__Problem statement__.
Run through the data and copy out every line that mentions the word "mushroom".

[Scene edit records]
-- Opening Marker --
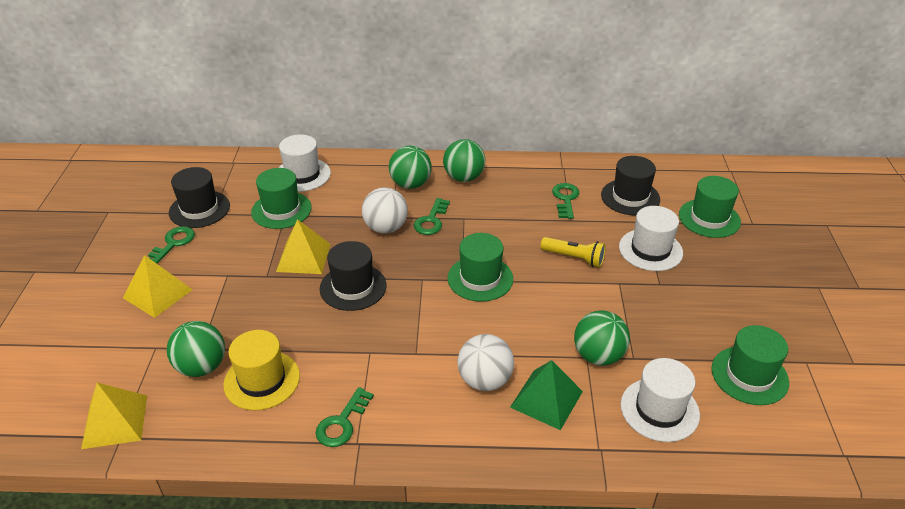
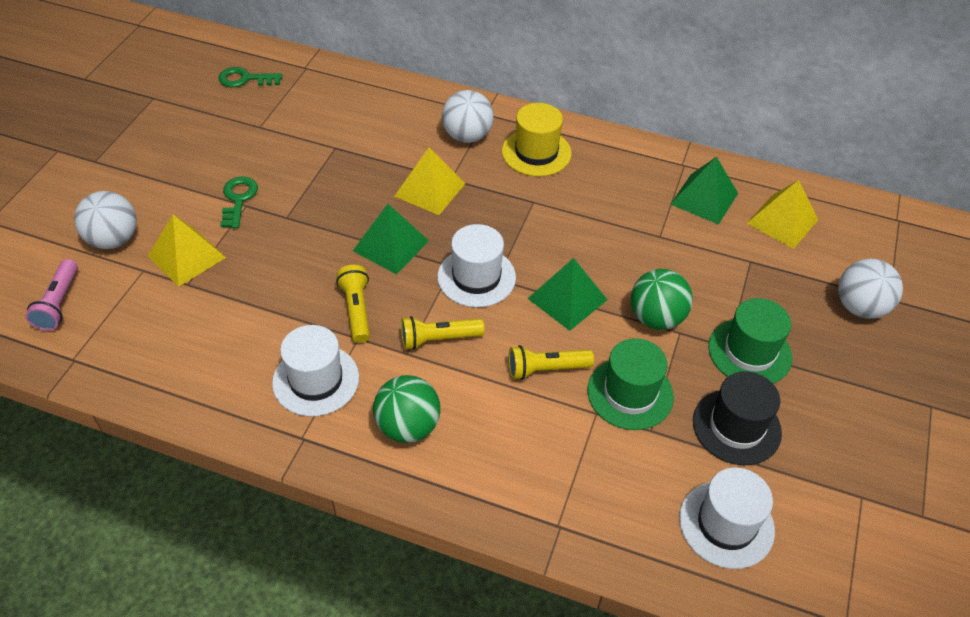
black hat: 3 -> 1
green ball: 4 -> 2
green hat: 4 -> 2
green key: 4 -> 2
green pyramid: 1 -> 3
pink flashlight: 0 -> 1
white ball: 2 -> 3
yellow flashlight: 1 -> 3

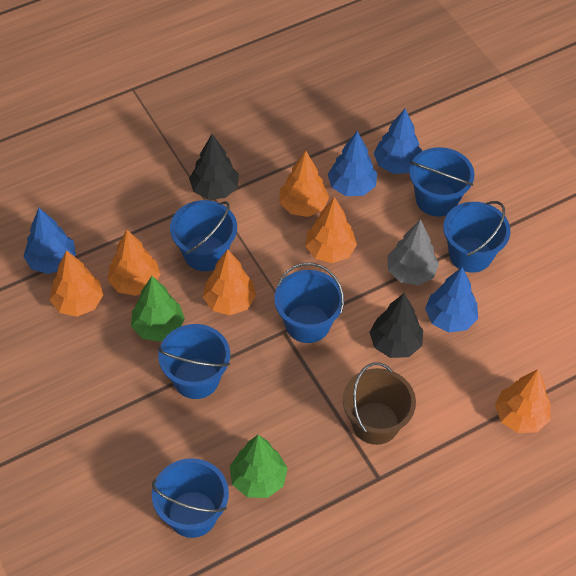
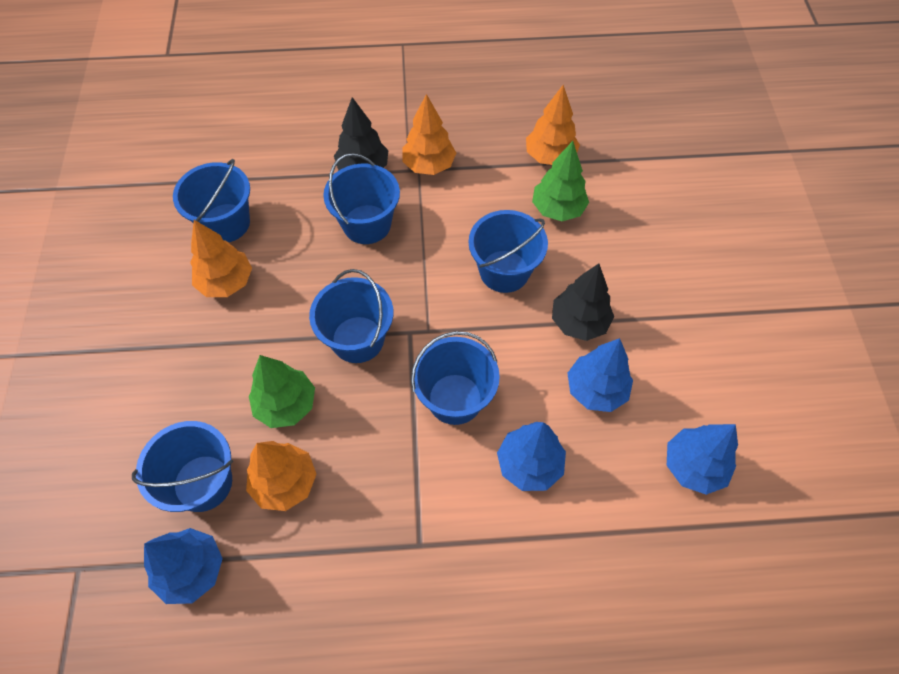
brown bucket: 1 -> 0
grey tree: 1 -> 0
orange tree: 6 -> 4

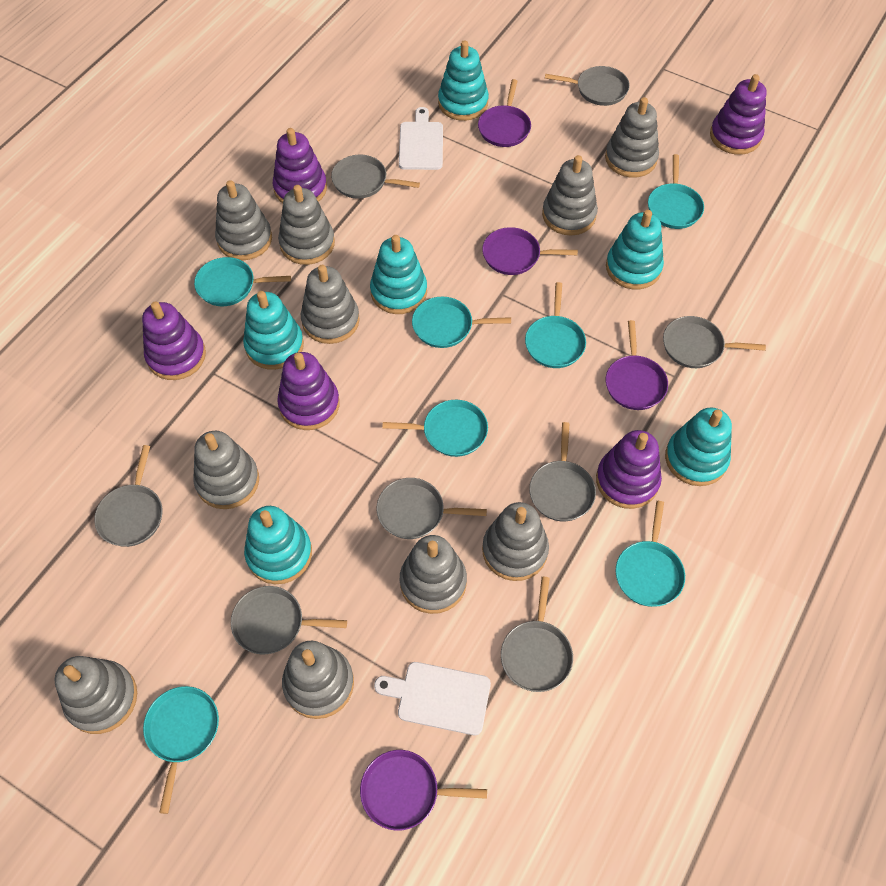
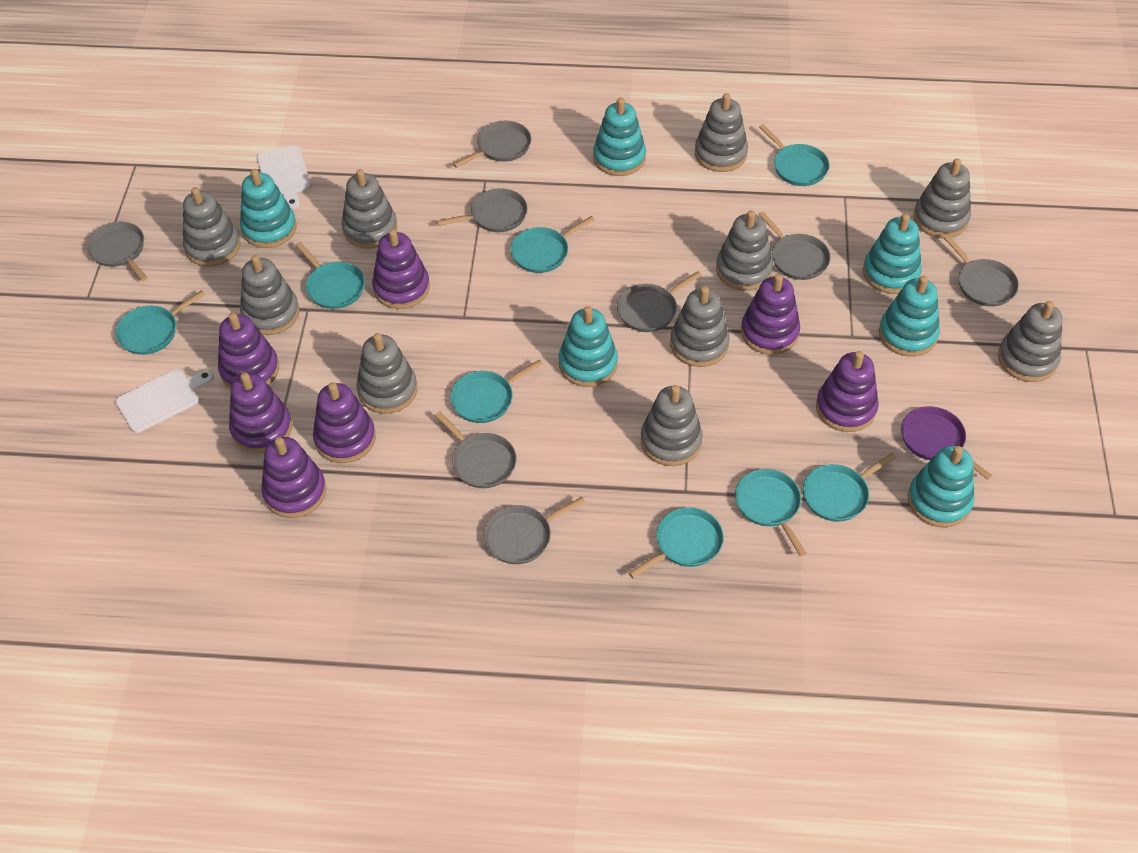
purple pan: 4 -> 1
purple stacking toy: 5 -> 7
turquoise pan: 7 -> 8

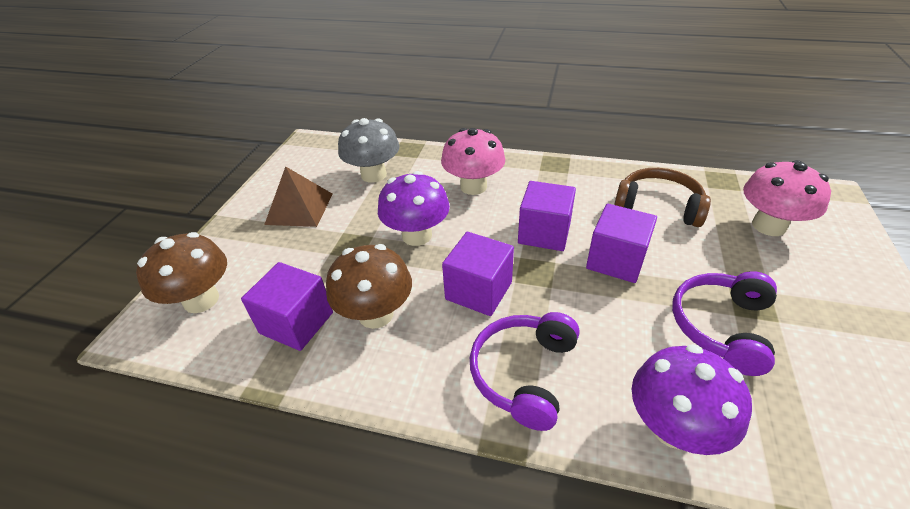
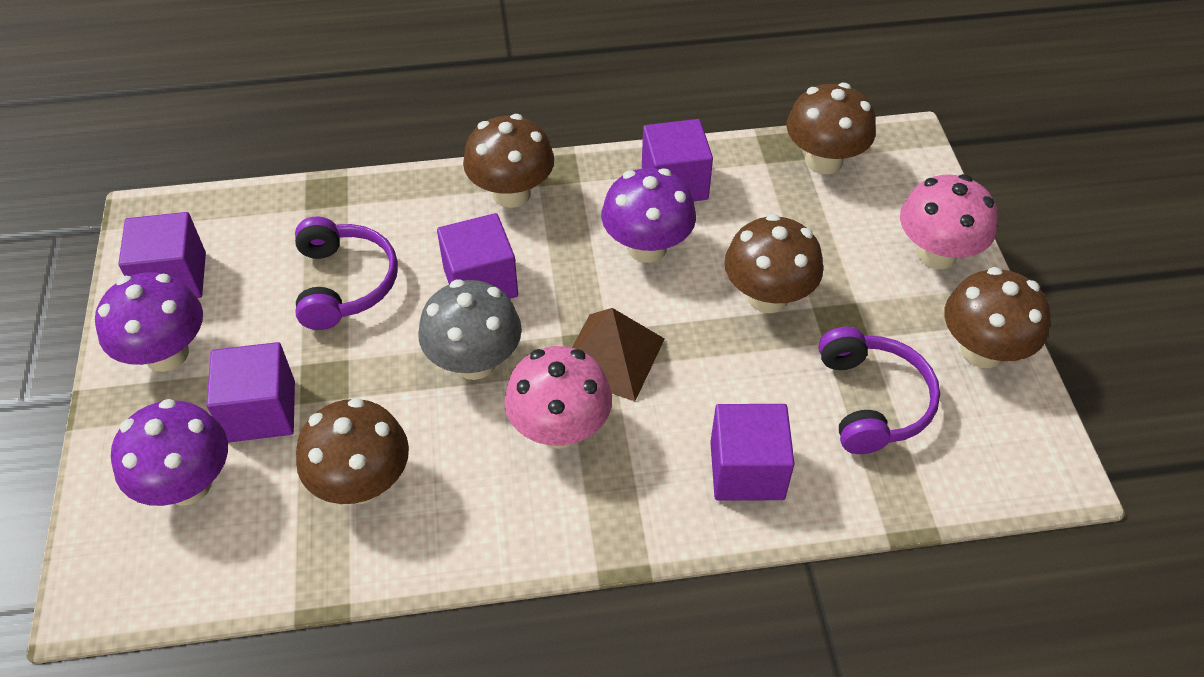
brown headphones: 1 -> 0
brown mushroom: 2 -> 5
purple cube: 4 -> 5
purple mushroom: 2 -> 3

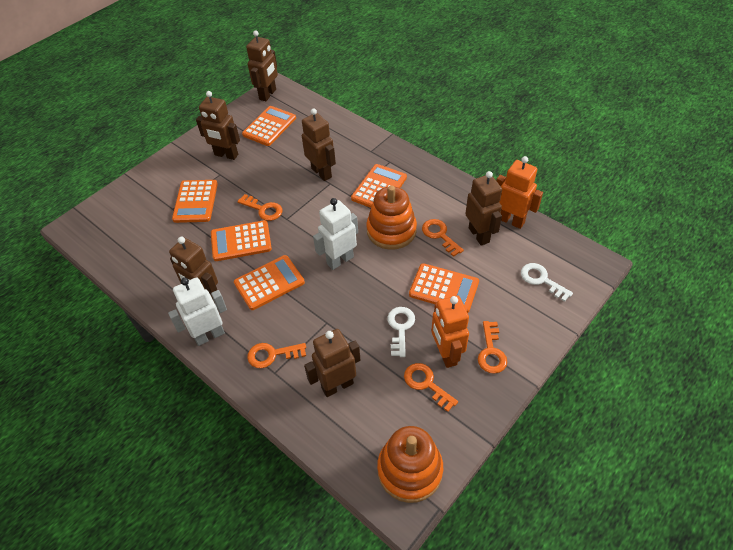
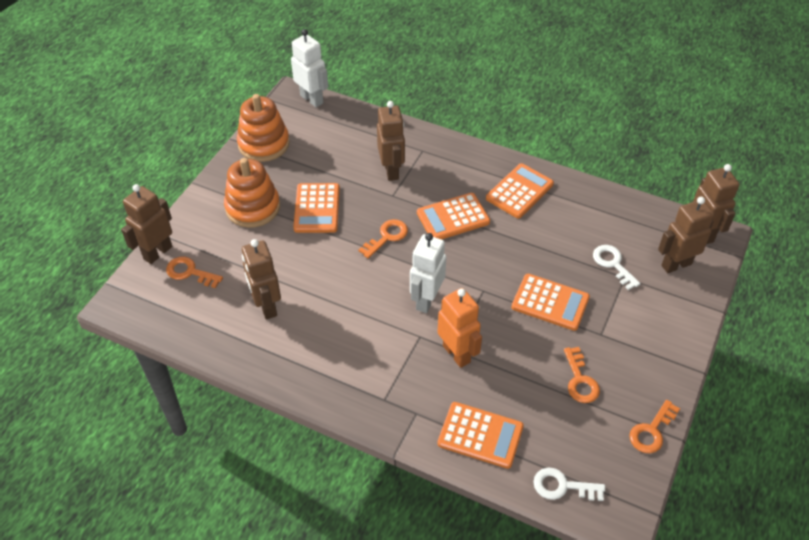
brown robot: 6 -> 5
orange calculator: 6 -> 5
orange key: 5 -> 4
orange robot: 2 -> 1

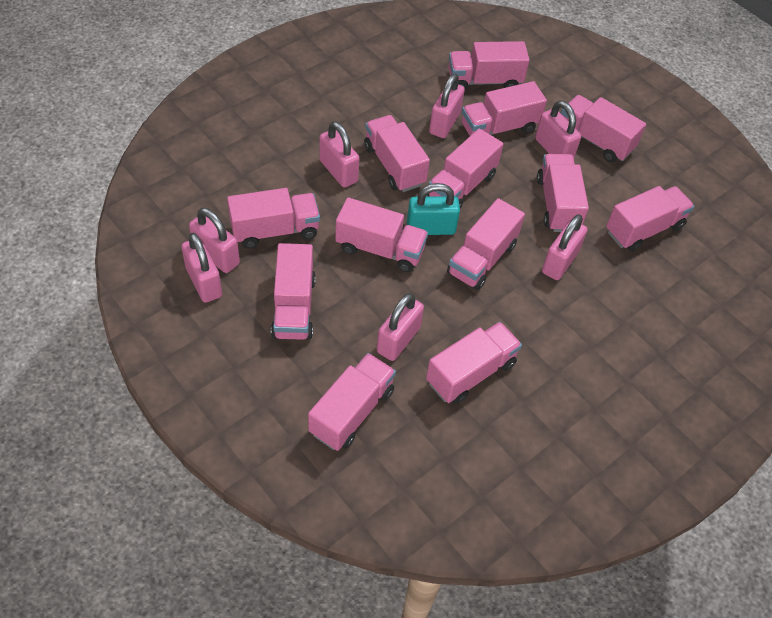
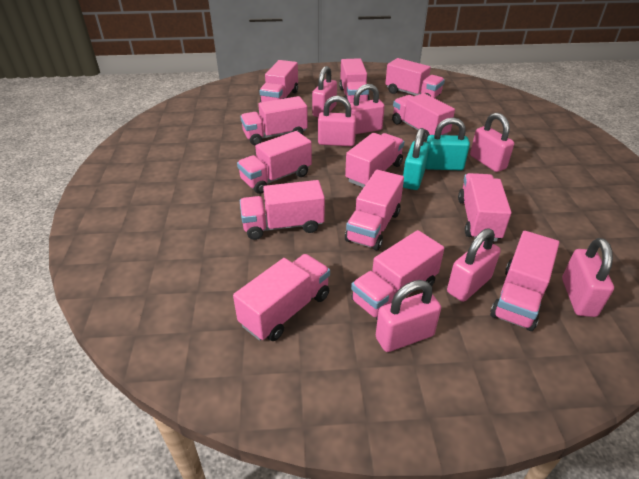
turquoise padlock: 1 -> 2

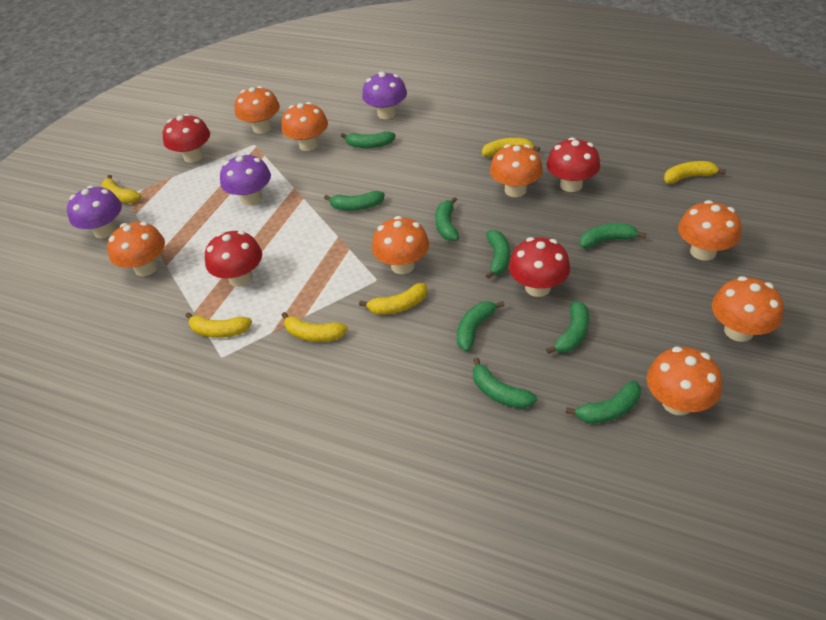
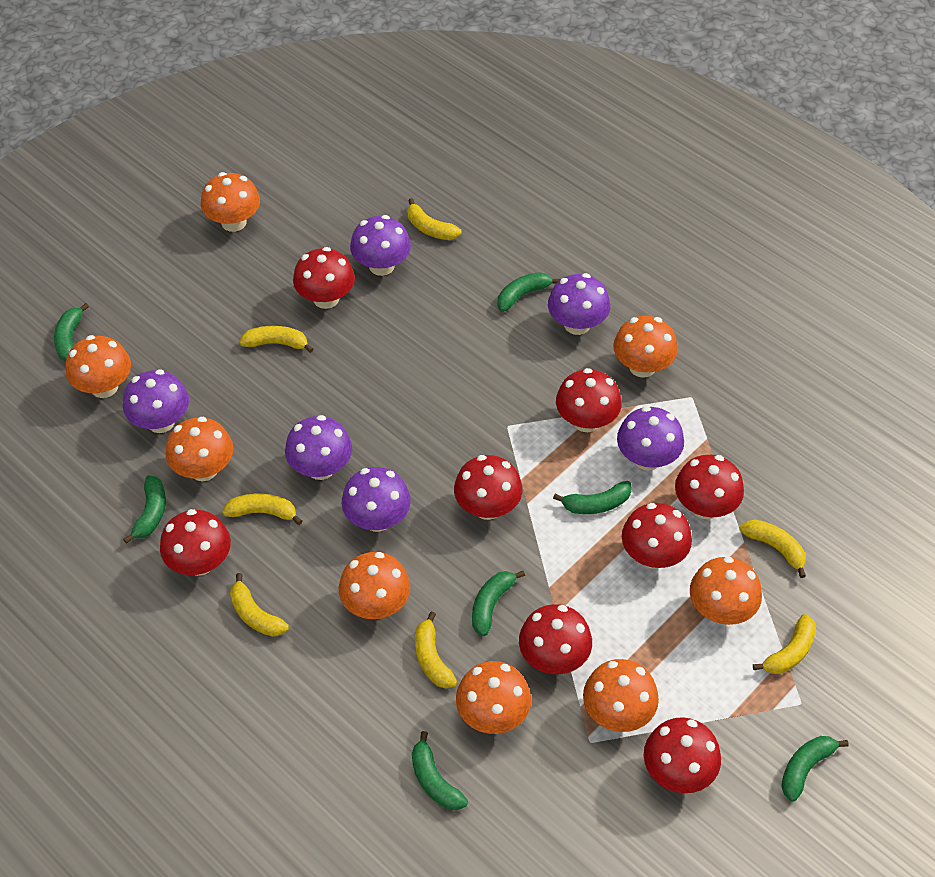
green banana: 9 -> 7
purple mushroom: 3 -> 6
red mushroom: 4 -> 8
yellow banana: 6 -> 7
-- Closing Marker --
__Response__.
brown mushroom: 2 -> 5
purple mushroom: 2 -> 3
purple mushroom: 3 -> 6
red mushroom: 4 -> 8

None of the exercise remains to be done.